<<<<
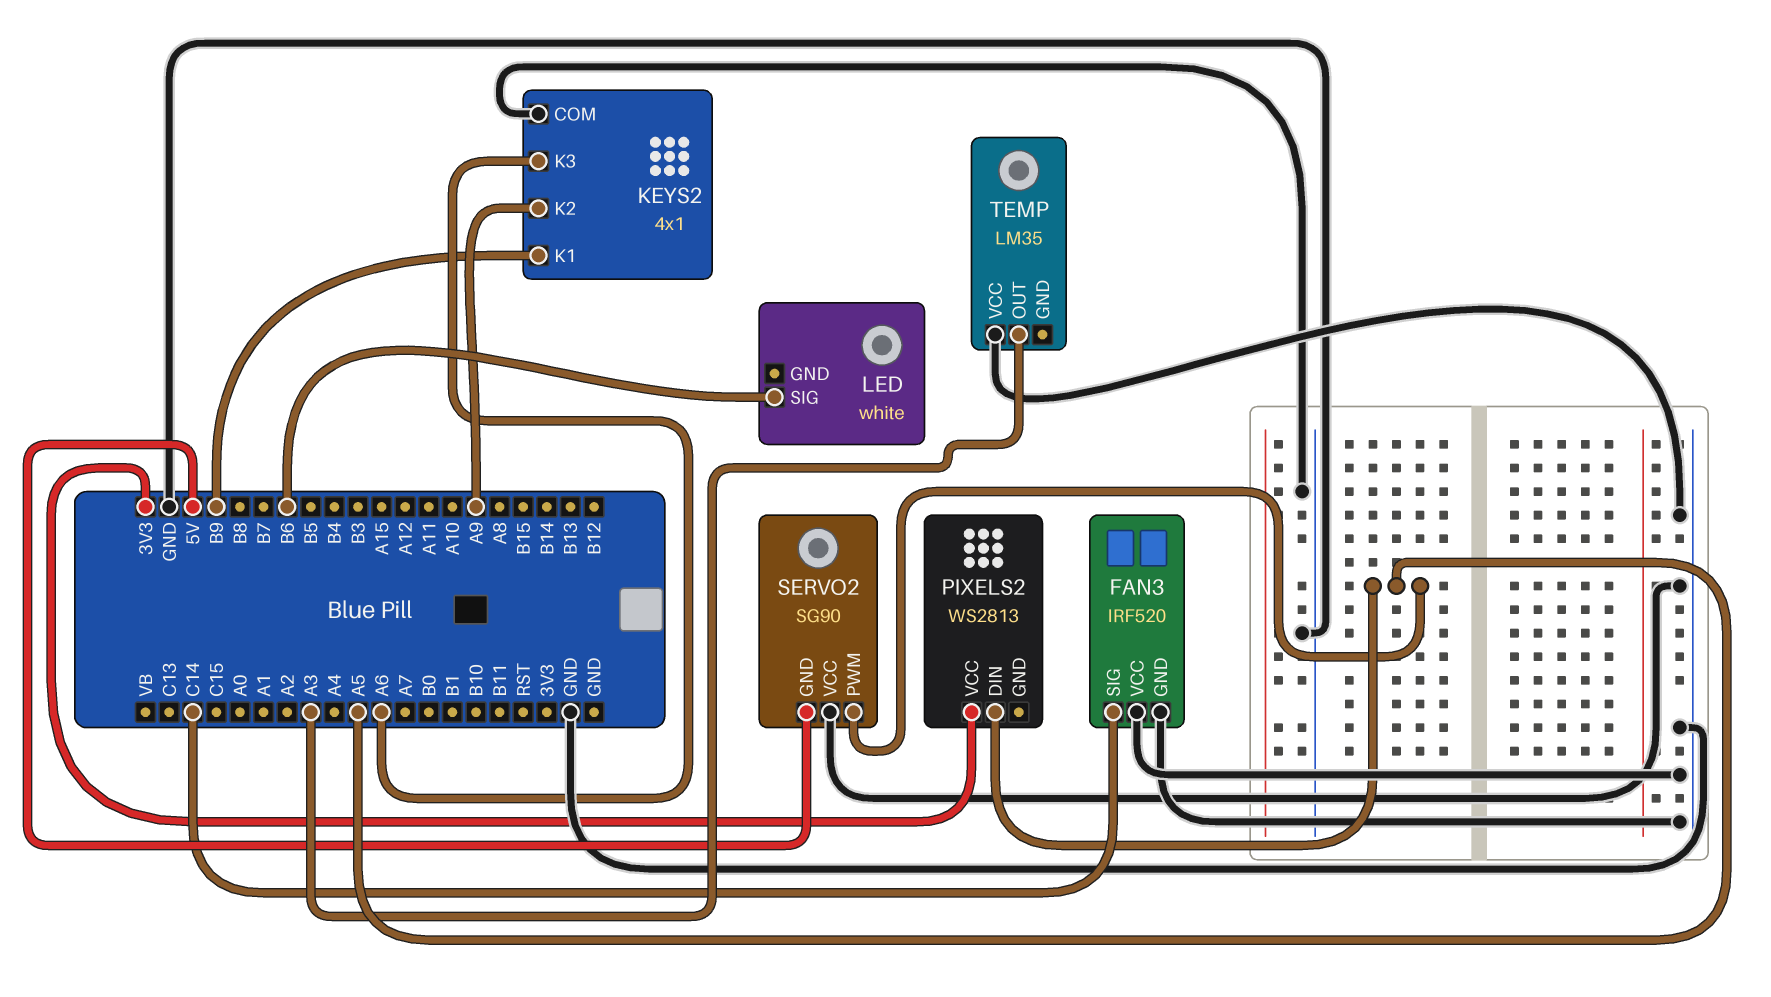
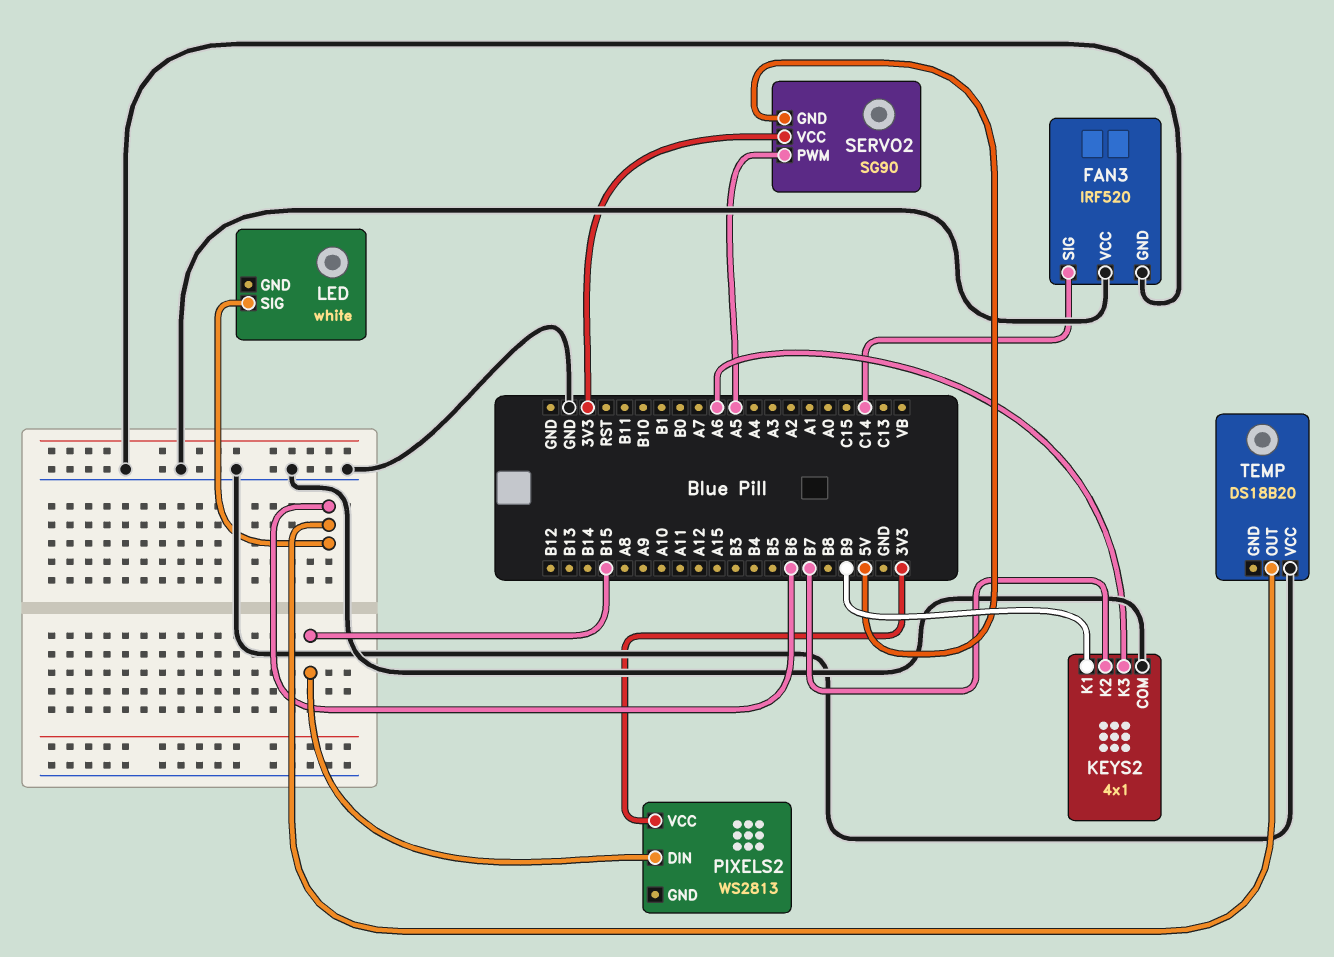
KEYS2 pin K2: A9 -> B7
PIXELS2 pin DIN: A5 -> B15
SERVO2 pin VCC: GND -> 3V3
TEMP: LM35 -> DS18B20
TEMP pin OUT: A3 -> B6

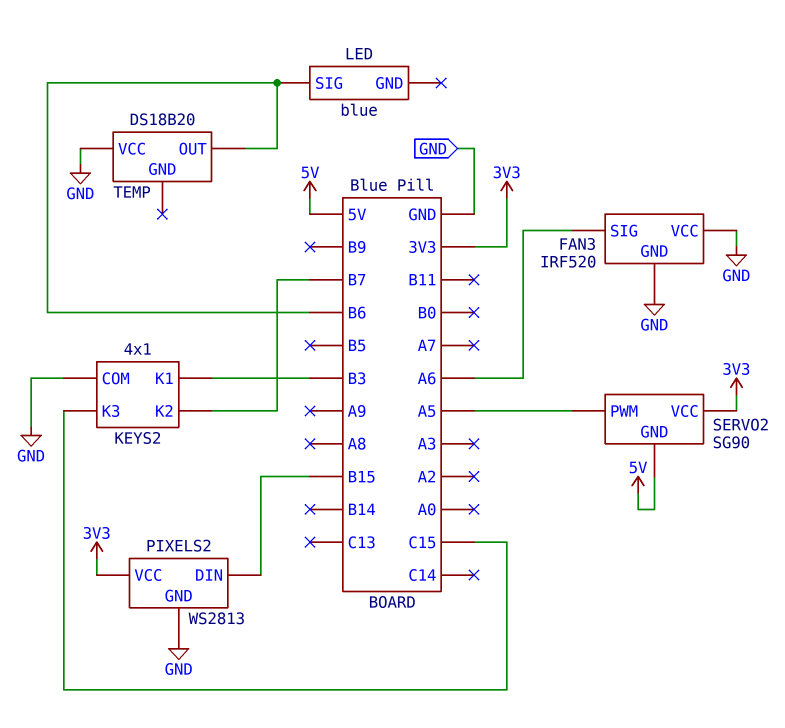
FAN3 pin SIG: C14 -> A6
KEYS2 pin K1: B9 -> B3
KEYS2 pin K3: A6 -> C15
LED: white -> blue
PIXELS2 pin GND: none -> GND

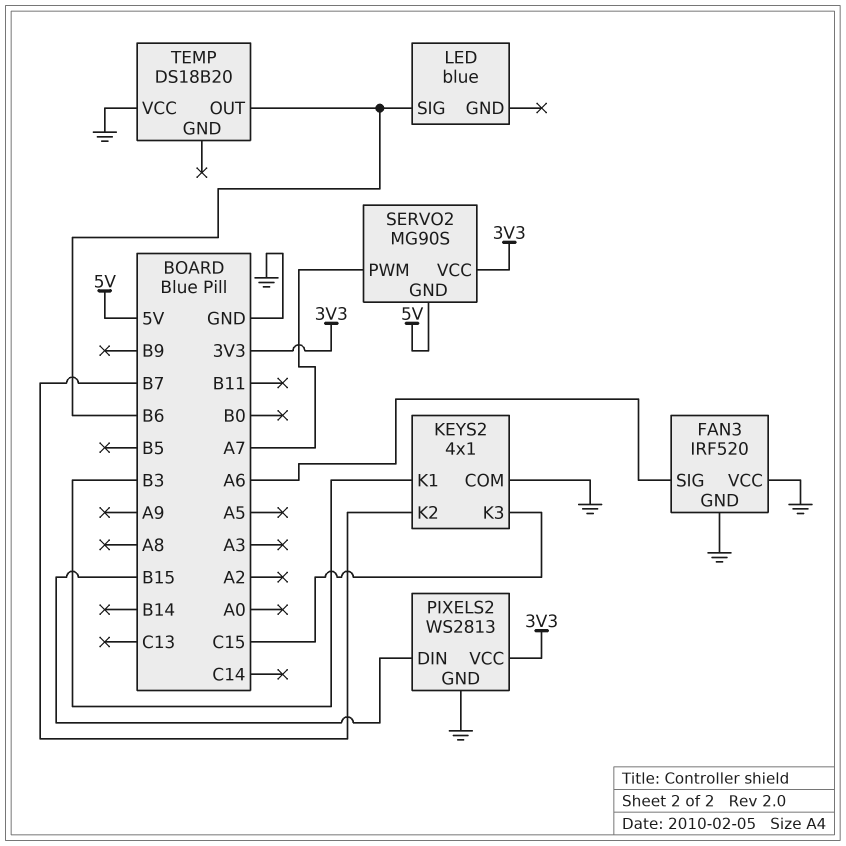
SERVO2: SG90 -> MG90S
SERVO2 pin PWM: A5 -> A7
>>>>
Exercise objective:
Should a picture appear among the entries above, omit it and repeat everything else exactly.

Answer to the problem:
KEYS2 pin K2: A9 -> B7
PIXELS2 pin DIN: A5 -> B15
SERVO2 pin VCC: GND -> 3V3
TEMP: LM35 -> DS18B20
TEMP pin OUT: A3 -> B6

FAN3 pin SIG: C14 -> A6
KEYS2 pin K1: B9 -> B3
KEYS2 pin K3: A6 -> C15
LED: white -> blue
PIXELS2 pin GND: none -> GND

SERVO2: SG90 -> MG90S
SERVO2 pin PWM: A5 -> A7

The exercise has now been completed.